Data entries
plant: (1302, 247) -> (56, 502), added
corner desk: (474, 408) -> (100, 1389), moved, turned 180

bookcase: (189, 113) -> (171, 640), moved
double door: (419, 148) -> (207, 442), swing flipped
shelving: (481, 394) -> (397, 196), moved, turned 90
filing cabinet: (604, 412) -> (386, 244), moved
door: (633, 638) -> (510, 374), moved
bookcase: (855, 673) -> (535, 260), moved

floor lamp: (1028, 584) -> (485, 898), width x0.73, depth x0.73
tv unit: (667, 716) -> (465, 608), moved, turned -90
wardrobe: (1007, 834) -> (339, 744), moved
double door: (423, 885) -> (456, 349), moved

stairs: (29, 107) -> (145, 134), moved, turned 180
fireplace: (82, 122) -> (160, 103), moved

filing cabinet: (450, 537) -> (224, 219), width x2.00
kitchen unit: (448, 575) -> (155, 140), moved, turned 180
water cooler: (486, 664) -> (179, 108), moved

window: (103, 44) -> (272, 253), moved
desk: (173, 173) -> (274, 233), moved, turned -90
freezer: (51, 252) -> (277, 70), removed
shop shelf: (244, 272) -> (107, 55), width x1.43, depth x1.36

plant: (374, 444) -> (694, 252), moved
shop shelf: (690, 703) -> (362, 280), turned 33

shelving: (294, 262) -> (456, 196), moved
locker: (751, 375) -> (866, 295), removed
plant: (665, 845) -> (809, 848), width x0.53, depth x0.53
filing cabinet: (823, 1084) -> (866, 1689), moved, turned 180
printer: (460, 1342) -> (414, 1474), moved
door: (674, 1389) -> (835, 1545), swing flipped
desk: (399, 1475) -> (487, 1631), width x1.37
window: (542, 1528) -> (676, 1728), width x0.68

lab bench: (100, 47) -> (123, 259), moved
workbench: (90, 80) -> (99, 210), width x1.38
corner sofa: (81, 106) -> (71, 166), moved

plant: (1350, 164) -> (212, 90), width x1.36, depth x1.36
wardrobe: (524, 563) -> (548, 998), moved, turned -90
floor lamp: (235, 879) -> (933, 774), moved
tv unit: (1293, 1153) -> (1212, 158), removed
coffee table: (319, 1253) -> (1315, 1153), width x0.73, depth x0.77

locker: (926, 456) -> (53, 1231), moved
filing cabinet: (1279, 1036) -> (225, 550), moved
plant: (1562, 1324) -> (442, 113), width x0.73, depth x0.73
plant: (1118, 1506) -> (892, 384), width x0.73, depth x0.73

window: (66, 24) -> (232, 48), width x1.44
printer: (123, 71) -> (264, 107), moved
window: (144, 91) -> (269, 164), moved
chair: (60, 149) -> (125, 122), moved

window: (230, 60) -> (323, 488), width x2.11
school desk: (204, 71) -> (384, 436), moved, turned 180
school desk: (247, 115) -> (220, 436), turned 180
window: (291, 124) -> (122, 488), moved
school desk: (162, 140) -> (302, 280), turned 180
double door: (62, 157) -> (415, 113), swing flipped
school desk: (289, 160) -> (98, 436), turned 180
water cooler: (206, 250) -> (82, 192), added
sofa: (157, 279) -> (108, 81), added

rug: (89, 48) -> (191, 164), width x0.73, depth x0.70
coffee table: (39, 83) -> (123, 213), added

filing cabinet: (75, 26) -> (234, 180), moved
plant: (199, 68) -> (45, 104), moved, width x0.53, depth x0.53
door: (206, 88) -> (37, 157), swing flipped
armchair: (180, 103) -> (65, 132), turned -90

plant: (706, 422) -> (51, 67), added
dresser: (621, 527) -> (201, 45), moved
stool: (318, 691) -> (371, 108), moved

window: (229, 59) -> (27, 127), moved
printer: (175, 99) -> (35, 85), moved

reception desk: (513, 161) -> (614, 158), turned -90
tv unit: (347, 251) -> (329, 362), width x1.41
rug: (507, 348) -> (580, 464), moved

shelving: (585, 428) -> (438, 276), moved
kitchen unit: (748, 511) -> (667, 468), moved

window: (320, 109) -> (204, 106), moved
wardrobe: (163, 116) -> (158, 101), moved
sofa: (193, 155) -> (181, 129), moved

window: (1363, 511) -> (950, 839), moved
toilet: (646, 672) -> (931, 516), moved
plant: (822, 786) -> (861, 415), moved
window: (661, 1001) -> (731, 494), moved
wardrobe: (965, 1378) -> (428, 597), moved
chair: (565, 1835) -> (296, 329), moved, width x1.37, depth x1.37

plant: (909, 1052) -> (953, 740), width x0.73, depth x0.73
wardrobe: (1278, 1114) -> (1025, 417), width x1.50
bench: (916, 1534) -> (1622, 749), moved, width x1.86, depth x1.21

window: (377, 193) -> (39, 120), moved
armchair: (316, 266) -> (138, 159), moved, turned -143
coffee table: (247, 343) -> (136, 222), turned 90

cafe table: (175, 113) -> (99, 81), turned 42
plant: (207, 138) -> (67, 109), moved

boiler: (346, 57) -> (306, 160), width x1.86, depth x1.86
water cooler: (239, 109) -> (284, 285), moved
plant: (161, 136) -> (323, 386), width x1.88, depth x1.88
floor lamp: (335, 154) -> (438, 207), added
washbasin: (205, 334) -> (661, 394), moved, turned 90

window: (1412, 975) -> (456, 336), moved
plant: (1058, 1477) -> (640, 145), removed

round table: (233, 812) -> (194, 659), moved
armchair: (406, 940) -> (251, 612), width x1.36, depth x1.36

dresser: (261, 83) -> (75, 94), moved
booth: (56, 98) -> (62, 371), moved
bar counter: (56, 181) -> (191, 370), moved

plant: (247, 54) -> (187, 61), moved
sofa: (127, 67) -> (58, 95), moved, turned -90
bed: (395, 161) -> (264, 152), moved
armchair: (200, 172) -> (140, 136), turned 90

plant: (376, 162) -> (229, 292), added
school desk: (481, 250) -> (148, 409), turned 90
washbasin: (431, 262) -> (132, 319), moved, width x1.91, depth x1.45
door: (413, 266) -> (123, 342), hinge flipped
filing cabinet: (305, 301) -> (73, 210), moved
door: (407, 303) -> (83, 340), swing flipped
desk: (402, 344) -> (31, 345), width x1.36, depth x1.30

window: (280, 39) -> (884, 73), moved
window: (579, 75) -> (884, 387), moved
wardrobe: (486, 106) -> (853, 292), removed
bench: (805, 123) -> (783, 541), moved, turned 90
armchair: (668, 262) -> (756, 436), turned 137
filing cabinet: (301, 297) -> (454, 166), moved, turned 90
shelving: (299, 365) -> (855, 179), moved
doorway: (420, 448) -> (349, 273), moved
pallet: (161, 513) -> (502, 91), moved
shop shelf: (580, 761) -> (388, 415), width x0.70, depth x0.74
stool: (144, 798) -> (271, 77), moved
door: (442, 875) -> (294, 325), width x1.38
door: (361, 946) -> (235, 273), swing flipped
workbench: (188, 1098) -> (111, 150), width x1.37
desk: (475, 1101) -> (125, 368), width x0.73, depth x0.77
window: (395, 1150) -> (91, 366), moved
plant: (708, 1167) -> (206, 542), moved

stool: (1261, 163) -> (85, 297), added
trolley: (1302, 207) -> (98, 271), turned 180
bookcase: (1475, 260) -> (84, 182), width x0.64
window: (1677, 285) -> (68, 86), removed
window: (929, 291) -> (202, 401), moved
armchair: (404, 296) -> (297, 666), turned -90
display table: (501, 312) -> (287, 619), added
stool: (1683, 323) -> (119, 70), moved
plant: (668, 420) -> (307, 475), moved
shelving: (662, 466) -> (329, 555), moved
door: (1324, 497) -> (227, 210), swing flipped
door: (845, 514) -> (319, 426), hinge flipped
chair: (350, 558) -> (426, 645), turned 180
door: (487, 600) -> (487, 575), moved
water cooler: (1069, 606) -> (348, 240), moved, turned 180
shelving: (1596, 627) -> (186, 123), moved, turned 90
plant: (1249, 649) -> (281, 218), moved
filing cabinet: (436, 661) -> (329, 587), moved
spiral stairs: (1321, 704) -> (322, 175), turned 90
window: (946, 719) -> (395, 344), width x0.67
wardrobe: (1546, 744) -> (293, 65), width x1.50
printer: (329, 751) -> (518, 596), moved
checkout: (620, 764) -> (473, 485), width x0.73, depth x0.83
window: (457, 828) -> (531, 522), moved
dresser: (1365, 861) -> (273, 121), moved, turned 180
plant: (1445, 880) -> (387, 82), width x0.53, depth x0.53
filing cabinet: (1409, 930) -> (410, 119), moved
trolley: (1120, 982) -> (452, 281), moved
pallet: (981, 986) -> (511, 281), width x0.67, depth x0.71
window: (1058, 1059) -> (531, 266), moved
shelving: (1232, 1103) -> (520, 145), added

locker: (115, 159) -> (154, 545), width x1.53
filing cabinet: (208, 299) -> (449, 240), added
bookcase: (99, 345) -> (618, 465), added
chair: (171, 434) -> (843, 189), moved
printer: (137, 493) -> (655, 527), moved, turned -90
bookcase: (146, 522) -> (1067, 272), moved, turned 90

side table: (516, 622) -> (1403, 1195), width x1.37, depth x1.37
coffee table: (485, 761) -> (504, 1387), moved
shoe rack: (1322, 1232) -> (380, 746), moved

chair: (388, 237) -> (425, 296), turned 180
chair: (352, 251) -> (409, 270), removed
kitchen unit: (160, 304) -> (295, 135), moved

#### [REQUIREMENT]
Transcribe, exactly and without additions, the lines of the records above, beginning with the line that contains "filing cabinet: (436, 661)" and ending with the line that contains "window: (1058, 1059) -> (531, 266), moved", both included.

#### [RESPONSE TO THIS EXERCISE]
filing cabinet: (436, 661) -> (329, 587), moved
spiral stairs: (1321, 704) -> (322, 175), turned 90
window: (946, 719) -> (395, 344), width x0.67
wardrobe: (1546, 744) -> (293, 65), width x1.50
printer: (329, 751) -> (518, 596), moved
checkout: (620, 764) -> (473, 485), width x0.73, depth x0.83
window: (457, 828) -> (531, 522), moved
dresser: (1365, 861) -> (273, 121), moved, turned 180
plant: (1445, 880) -> (387, 82), width x0.53, depth x0.53
filing cabinet: (1409, 930) -> (410, 119), moved
trolley: (1120, 982) -> (452, 281), moved
pallet: (981, 986) -> (511, 281), width x0.67, depth x0.71
window: (1058, 1059) -> (531, 266), moved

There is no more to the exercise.